(PROVIDED RECORDS Opens)
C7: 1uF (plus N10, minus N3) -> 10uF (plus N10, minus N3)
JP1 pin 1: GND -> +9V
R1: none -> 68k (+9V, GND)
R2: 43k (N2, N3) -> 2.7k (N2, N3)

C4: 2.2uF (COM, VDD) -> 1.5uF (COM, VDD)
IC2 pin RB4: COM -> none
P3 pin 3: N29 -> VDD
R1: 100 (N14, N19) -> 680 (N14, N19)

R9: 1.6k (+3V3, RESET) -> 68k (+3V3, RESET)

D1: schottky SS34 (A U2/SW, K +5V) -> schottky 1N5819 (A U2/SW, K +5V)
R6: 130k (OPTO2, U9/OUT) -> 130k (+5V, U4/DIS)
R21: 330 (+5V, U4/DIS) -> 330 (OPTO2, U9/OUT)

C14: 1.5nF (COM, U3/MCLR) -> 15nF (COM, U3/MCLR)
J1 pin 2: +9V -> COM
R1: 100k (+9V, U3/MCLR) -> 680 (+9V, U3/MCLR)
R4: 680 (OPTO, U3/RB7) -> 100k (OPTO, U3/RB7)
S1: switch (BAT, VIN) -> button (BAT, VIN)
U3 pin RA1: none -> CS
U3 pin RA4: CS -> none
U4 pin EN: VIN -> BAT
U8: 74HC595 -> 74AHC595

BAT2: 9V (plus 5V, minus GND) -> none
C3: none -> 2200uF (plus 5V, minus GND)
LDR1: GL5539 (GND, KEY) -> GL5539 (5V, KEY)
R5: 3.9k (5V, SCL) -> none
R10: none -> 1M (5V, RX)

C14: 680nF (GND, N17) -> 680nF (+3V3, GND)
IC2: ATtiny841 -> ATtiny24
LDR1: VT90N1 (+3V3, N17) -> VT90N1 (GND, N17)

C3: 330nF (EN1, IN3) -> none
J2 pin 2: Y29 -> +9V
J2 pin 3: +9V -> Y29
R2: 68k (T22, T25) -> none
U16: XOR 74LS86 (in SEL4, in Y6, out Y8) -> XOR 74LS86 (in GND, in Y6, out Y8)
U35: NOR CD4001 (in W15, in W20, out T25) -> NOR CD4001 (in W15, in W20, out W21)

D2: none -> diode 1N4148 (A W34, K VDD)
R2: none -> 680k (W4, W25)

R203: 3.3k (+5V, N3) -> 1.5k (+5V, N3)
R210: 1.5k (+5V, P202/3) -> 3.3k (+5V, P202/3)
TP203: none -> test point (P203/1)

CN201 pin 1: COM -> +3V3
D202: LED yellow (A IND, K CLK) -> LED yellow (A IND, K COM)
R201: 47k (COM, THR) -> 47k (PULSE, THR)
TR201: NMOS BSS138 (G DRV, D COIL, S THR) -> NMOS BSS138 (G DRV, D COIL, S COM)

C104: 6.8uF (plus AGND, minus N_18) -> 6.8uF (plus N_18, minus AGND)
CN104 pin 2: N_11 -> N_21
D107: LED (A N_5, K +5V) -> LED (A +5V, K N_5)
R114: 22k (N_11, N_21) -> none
(PROVIDED RECORDS Closes)
*TASK DESCRIPTION*: Each line above that includes "plus" should be shown.

*WRITTEN SOLUTION*:
C7: 1uF (plus N10, minus N3) -> 10uF (plus N10, minus N3)
BAT2: 9V (plus 5V, minus GND) -> none
C3: none -> 2200uF (plus 5V, minus GND)
C104: 6.8uF (plus AGND, minus N_18) -> 6.8uF (plus N_18, minus AGND)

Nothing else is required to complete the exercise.